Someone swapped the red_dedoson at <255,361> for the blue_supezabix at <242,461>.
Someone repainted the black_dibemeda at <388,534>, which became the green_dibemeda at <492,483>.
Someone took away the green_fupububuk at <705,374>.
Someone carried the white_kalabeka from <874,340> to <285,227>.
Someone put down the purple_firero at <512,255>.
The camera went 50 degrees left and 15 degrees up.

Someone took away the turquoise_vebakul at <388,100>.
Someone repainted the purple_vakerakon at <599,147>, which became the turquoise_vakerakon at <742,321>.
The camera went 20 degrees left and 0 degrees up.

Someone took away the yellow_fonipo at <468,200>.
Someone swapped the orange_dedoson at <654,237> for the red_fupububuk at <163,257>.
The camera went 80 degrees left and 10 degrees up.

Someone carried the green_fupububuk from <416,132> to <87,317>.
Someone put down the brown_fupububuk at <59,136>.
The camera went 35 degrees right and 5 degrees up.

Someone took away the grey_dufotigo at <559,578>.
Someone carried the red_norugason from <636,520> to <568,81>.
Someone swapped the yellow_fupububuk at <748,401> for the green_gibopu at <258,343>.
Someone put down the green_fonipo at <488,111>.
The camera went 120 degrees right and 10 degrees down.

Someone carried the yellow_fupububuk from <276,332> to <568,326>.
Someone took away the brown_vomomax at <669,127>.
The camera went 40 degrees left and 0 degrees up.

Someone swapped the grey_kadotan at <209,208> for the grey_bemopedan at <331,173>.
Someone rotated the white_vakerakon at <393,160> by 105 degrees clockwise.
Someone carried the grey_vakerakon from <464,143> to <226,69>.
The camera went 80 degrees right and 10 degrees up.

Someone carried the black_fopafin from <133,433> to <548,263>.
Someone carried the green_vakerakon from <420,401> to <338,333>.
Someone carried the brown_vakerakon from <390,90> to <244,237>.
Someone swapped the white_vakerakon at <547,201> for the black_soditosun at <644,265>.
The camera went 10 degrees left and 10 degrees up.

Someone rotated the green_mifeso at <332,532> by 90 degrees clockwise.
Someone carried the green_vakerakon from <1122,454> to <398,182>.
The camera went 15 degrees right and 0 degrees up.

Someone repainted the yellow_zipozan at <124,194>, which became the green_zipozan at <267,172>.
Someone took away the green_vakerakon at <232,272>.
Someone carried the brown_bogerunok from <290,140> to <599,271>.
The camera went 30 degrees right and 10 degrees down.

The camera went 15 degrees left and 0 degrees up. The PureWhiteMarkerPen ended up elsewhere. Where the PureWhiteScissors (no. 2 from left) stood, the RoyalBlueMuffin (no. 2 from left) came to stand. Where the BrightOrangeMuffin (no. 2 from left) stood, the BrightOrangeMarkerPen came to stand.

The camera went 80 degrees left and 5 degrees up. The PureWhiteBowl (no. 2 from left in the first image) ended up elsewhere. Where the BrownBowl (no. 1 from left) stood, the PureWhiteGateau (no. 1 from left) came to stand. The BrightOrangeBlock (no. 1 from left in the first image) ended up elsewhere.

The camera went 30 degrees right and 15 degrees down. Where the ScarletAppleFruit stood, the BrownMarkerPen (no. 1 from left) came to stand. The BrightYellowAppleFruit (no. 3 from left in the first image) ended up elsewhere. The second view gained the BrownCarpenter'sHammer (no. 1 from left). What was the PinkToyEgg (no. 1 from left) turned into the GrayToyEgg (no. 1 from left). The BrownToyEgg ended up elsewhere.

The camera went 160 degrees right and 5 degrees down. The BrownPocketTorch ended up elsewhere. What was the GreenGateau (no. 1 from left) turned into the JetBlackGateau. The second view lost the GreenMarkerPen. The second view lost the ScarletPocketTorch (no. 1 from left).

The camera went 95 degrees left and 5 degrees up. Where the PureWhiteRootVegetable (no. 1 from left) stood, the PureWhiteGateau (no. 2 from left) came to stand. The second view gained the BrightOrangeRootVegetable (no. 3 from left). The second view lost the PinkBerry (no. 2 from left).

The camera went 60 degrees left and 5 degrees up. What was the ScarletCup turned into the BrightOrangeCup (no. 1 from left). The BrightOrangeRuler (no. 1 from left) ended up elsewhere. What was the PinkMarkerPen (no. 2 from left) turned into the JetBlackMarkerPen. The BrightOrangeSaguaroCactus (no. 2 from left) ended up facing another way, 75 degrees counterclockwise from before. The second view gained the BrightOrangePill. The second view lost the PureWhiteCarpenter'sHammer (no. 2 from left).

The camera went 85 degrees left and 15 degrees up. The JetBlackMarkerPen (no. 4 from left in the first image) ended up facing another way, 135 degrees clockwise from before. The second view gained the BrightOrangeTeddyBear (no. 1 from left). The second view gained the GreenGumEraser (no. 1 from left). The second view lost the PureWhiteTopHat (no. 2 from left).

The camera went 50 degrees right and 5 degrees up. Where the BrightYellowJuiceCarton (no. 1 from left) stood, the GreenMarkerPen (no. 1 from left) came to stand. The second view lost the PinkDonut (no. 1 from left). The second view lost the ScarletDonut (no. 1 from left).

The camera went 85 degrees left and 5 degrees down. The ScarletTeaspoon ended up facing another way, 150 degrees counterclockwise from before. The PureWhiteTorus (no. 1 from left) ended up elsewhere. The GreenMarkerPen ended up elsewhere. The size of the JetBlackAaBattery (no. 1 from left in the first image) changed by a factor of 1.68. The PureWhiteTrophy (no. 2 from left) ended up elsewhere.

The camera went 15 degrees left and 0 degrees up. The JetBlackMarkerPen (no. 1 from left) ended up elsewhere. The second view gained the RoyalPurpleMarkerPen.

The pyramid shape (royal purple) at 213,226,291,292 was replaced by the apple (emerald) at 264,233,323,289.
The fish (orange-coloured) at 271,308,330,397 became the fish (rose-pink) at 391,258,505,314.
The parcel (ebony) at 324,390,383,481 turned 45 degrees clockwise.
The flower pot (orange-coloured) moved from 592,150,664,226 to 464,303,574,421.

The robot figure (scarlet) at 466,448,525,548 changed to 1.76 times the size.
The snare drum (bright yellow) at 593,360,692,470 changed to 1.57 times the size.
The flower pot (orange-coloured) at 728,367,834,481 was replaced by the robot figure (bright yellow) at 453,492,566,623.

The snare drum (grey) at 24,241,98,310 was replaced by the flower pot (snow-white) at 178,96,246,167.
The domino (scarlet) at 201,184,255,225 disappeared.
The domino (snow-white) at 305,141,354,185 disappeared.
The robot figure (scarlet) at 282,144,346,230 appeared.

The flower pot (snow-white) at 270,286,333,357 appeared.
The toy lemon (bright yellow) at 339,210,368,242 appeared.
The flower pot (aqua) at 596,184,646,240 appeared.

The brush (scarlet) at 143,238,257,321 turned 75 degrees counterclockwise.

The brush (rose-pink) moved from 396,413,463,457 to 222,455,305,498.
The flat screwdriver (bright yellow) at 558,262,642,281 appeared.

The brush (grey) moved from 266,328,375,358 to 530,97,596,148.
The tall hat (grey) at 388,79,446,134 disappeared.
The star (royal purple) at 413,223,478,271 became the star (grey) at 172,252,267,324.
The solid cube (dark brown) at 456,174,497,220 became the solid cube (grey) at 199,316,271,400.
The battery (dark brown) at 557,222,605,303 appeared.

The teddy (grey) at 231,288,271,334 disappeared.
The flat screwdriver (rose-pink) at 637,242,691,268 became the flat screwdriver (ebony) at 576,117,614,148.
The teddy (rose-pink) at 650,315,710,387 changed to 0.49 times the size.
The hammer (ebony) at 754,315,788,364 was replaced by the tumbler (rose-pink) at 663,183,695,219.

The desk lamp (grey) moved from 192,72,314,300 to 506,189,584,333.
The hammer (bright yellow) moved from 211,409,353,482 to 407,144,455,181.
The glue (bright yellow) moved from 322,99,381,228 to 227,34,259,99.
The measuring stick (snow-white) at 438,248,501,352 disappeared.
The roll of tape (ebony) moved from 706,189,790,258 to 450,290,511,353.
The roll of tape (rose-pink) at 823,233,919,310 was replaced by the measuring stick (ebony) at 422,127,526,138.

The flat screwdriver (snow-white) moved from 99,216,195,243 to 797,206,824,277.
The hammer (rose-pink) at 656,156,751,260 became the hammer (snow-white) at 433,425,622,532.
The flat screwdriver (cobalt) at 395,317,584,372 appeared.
┄┄┄┄┄┄┄┄┄┄┄┄┄┄┄┄┄┄┄┄
Task prompt -
Reproduce verbatim the lines above, from the line with "The fish (orange-coloured)" through the line with "The parcel (ebony)".

Result -
The fish (orange-coloured) at 271,308,330,397 became the fish (rose-pink) at 391,258,505,314.
The parcel (ebony) at 324,390,383,481 turned 45 degrees clockwise.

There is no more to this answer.